• **The task**
Word for word, restate the line containing "R9: 1.5M (3V3, VB) -> 1.8M (3V3, VB)" and all the lines that come after it in the entries below. Include nothing from before it.

• **Dataset excerpts**
^^^^^^^^^^^^^^^^

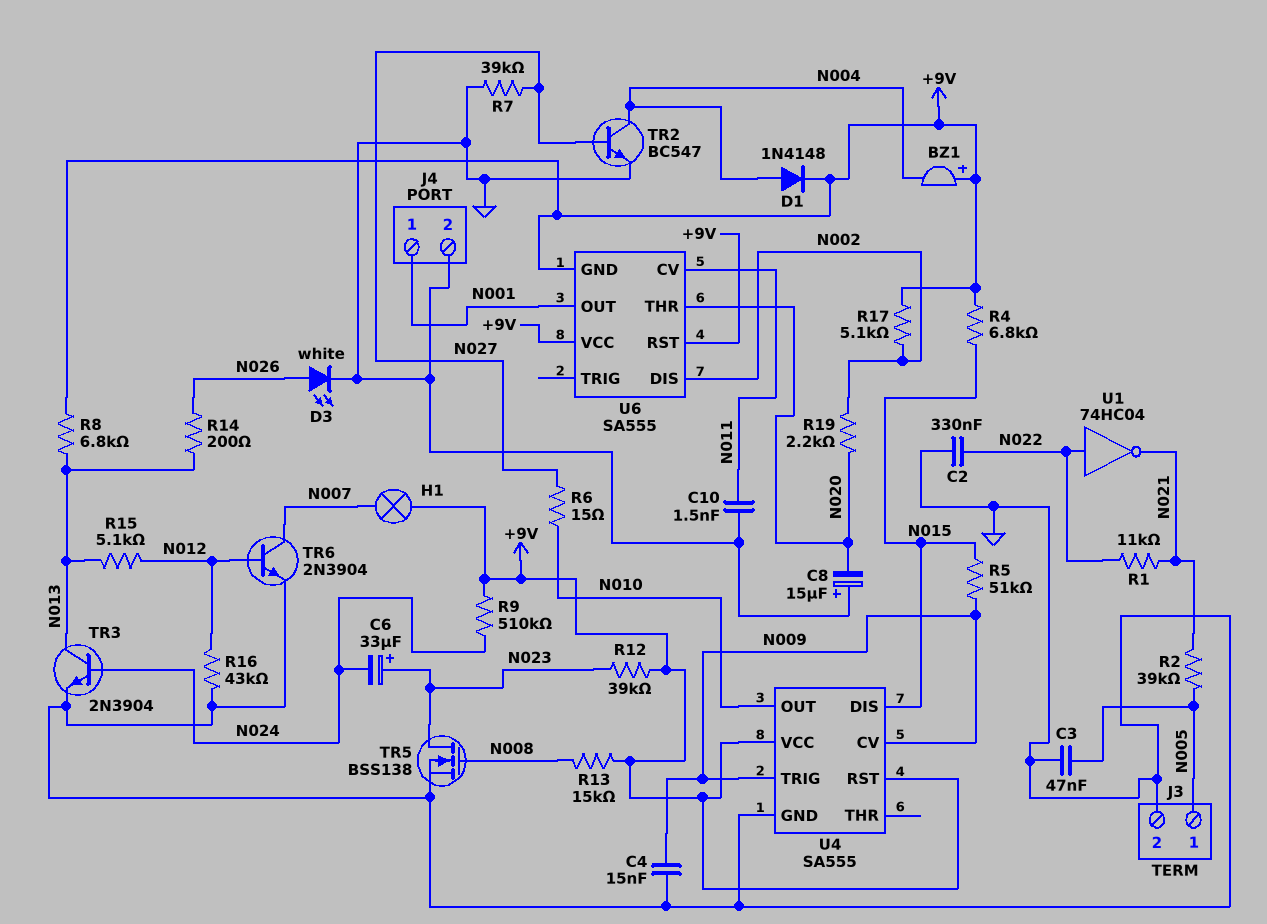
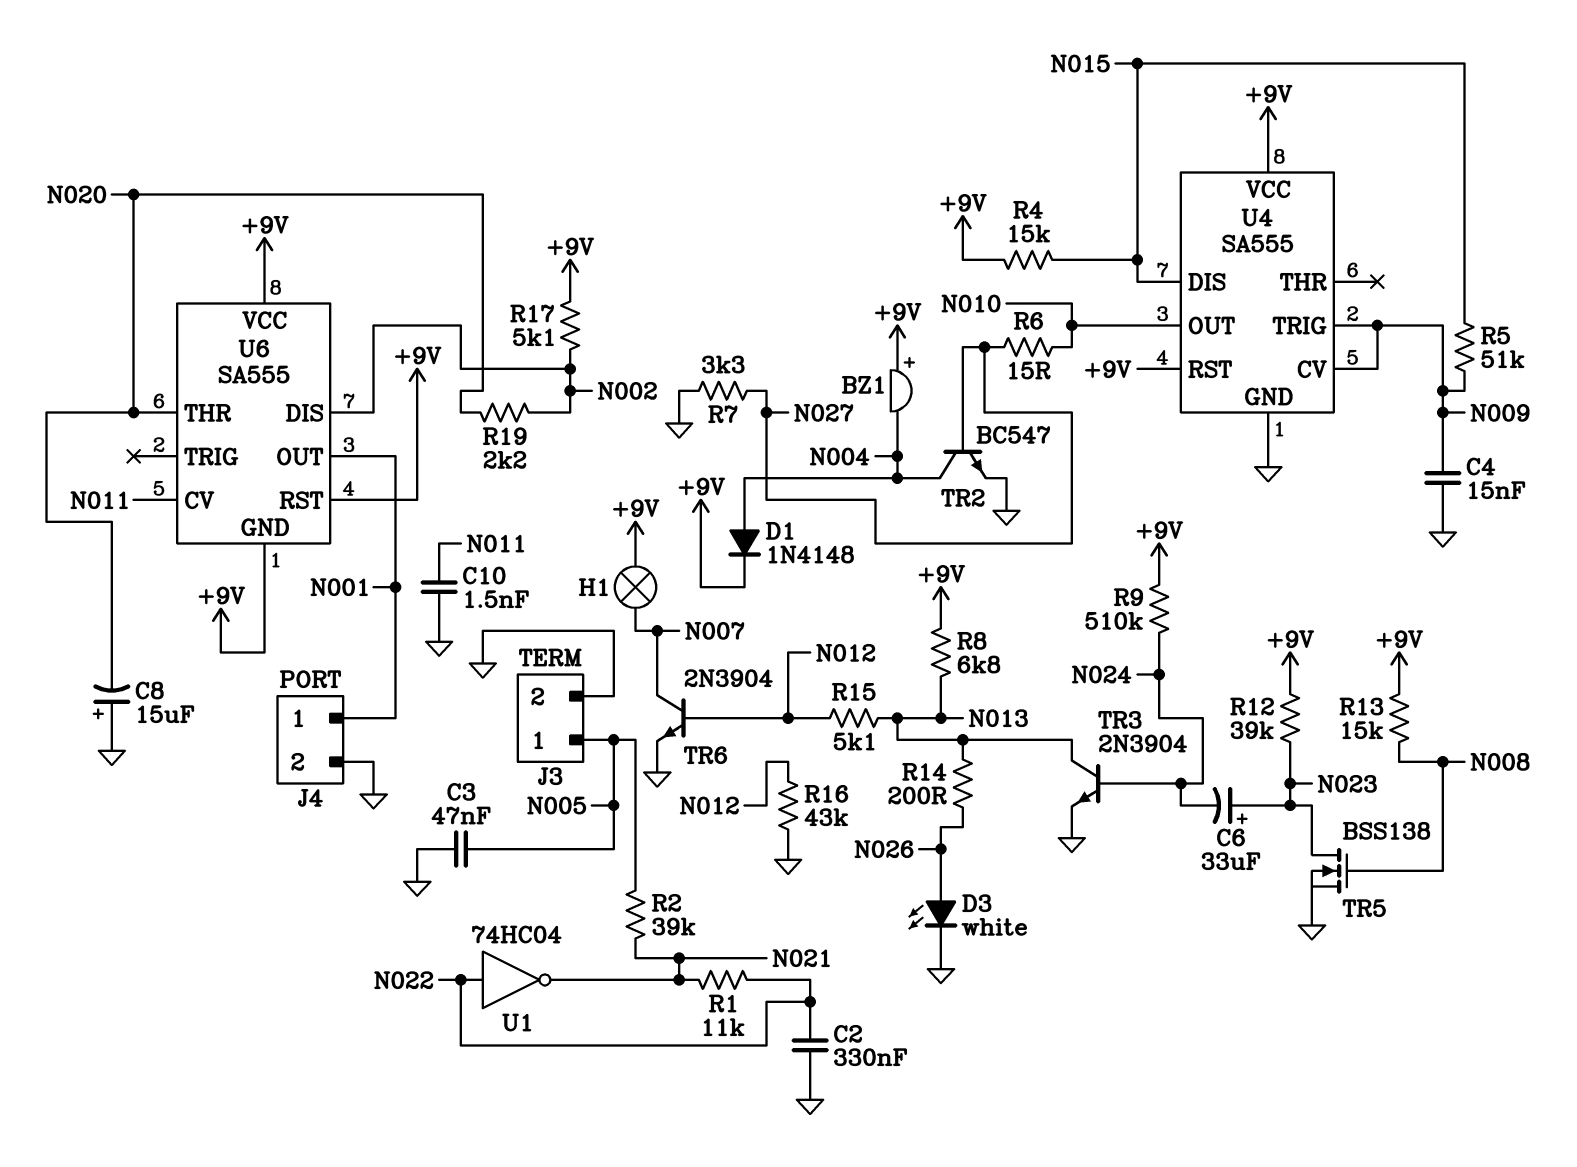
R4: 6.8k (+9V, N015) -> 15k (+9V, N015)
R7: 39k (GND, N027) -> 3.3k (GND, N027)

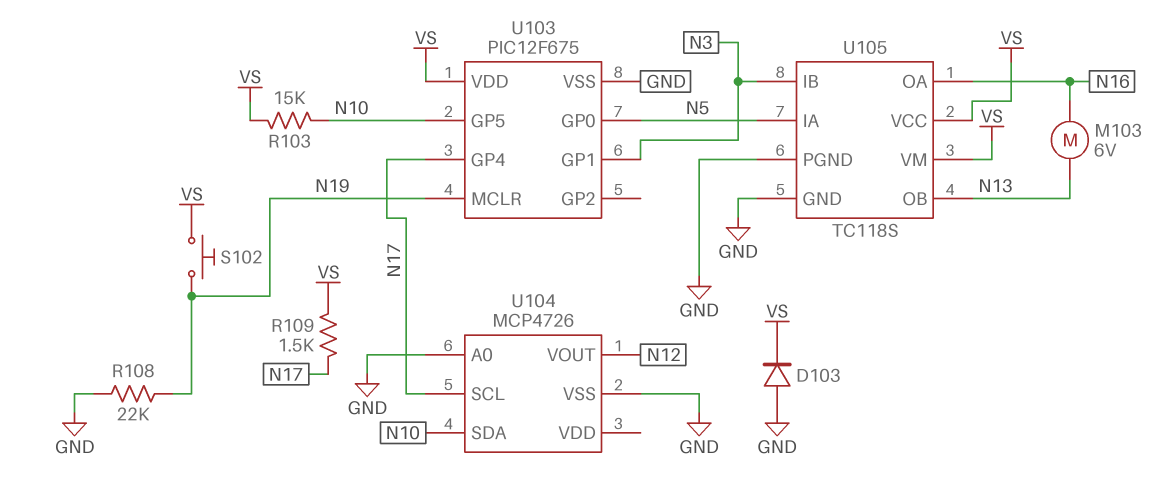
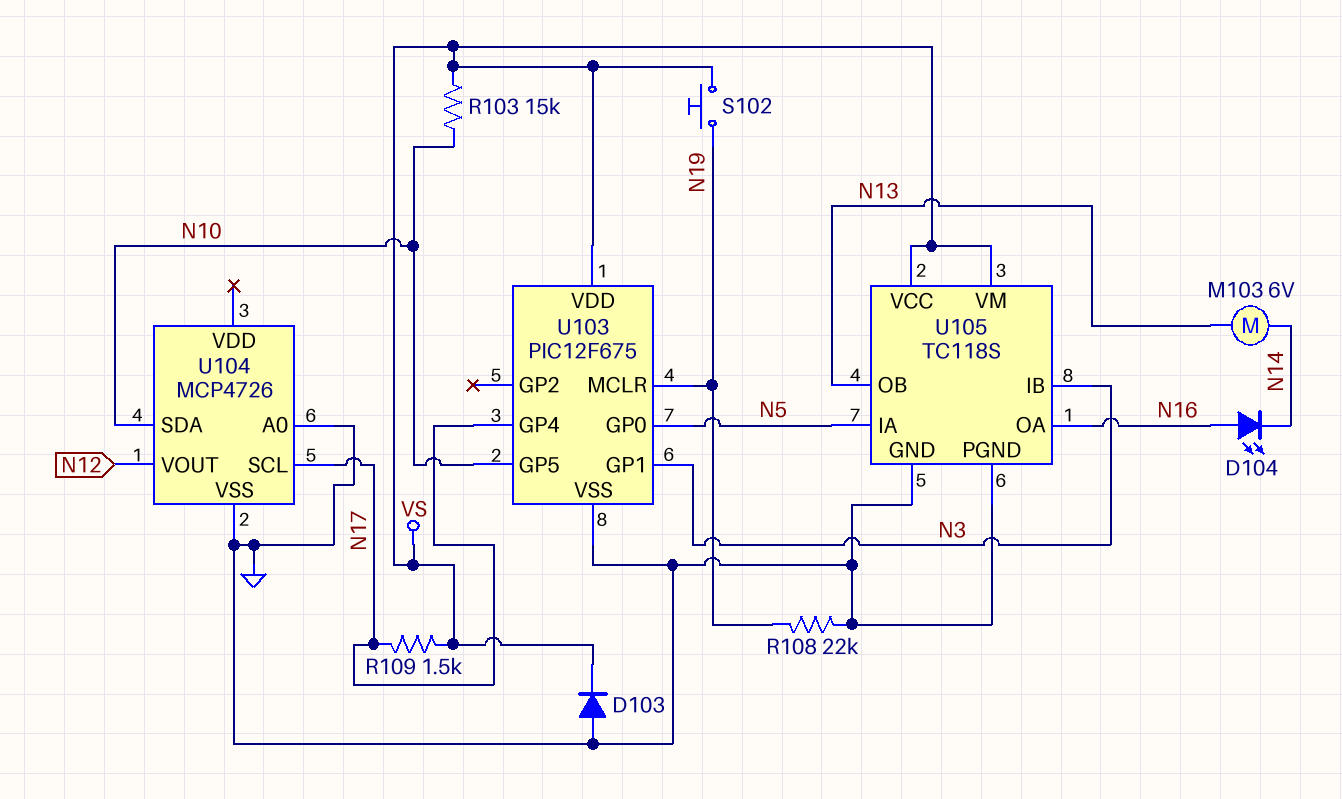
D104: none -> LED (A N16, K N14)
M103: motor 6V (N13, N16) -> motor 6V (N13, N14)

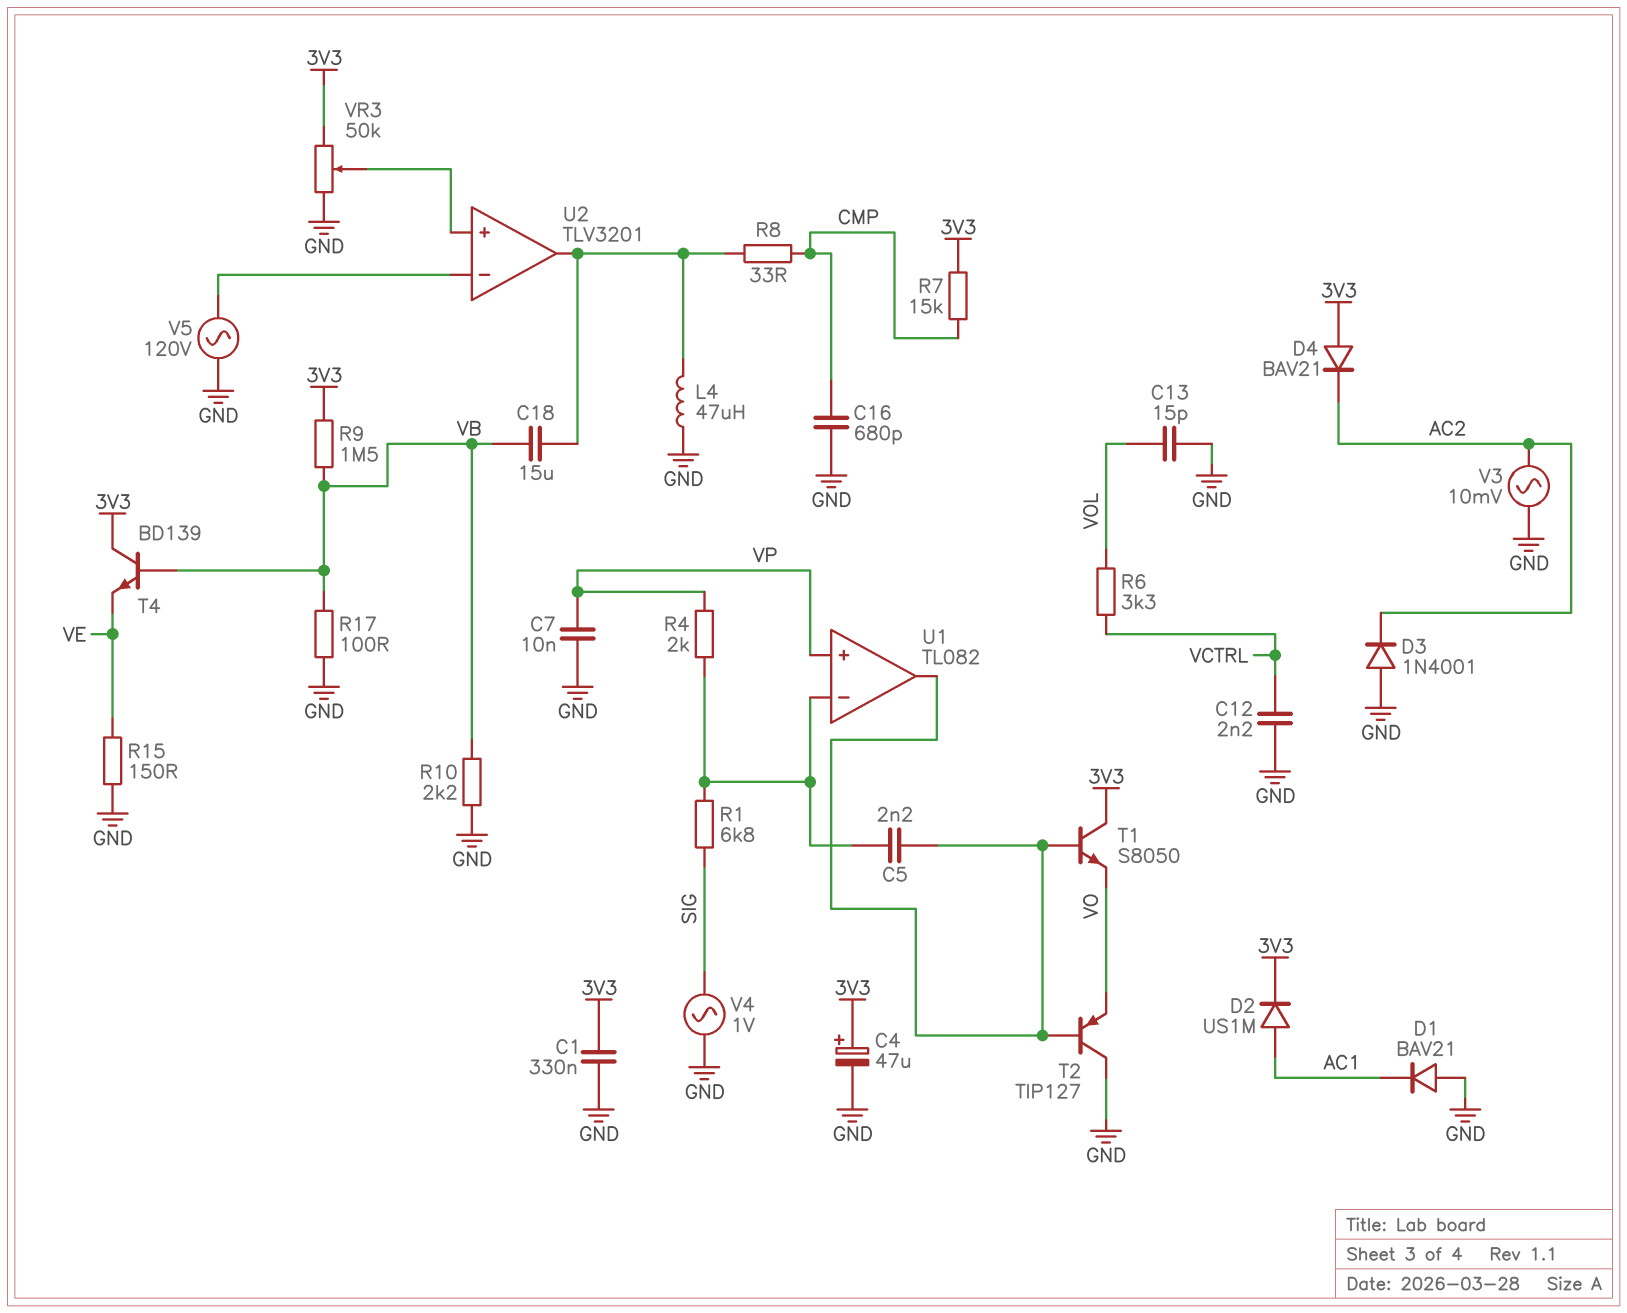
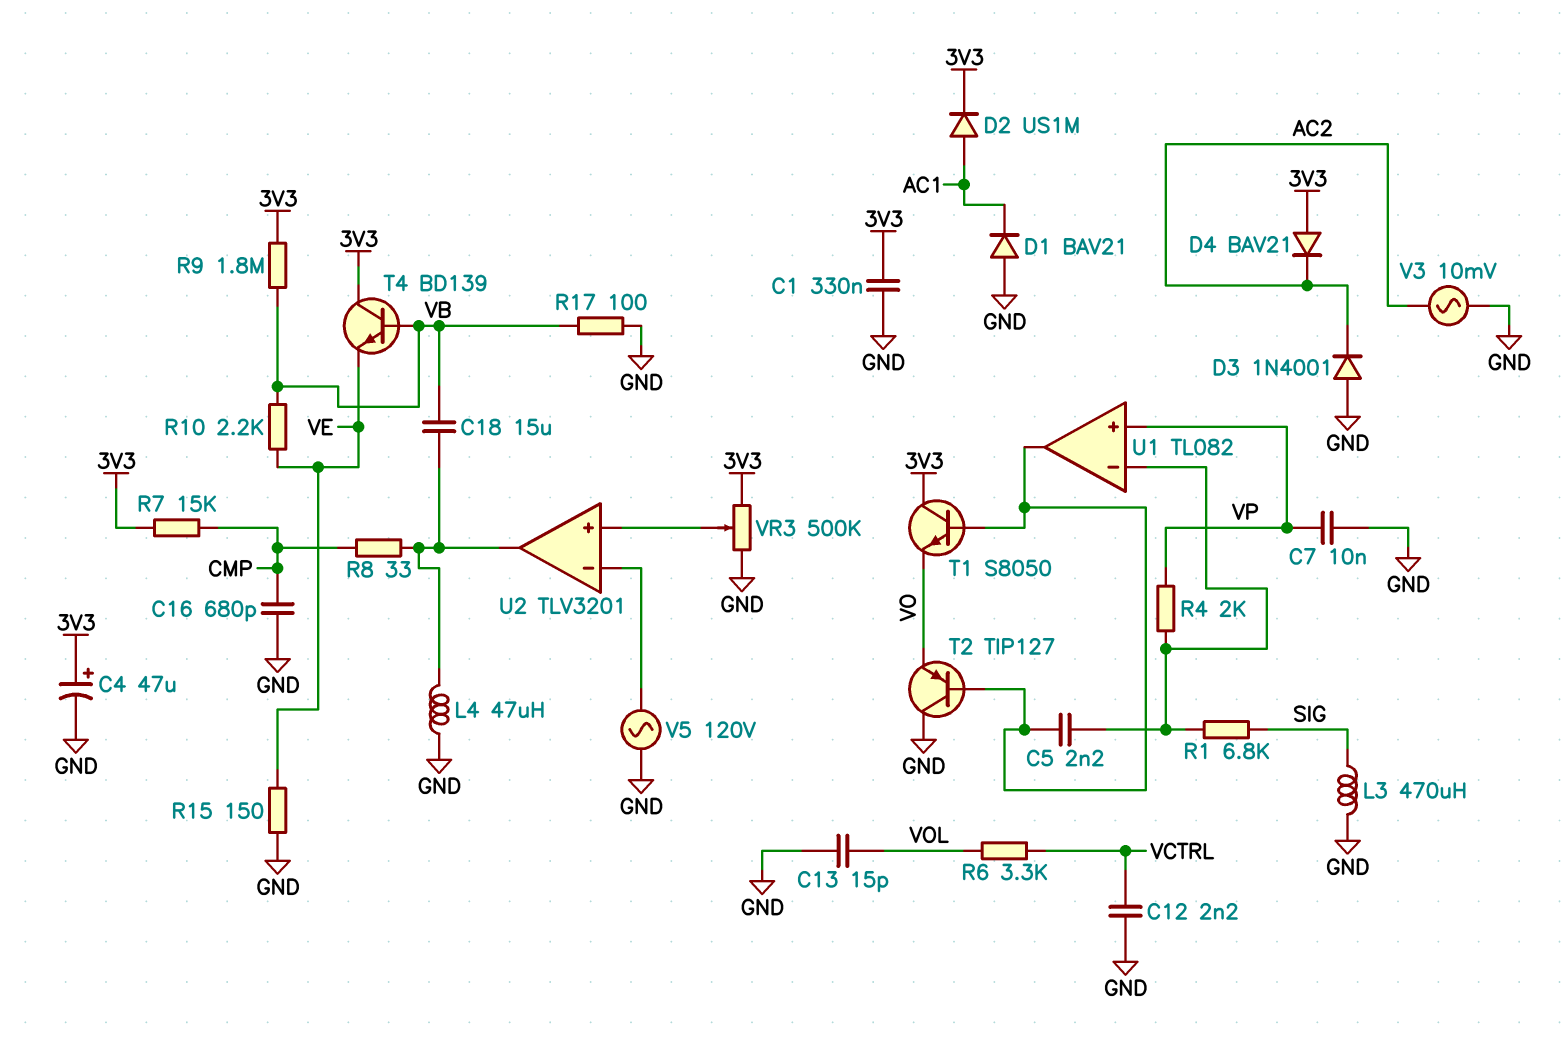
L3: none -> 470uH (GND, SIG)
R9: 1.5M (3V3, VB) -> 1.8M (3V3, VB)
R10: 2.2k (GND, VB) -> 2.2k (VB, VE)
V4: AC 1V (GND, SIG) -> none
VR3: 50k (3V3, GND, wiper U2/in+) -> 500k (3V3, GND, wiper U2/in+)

^^^^^^^^^^^^^^^^

• **Worked solution**
R9: 1.5M (3V3, VB) -> 1.8M (3V3, VB)
R10: 2.2k (GND, VB) -> 2.2k (VB, VE)
V4: AC 1V (GND, SIG) -> none
VR3: 50k (3V3, GND, wiper U2/in+) -> 500k (3V3, GND, wiper U2/in+)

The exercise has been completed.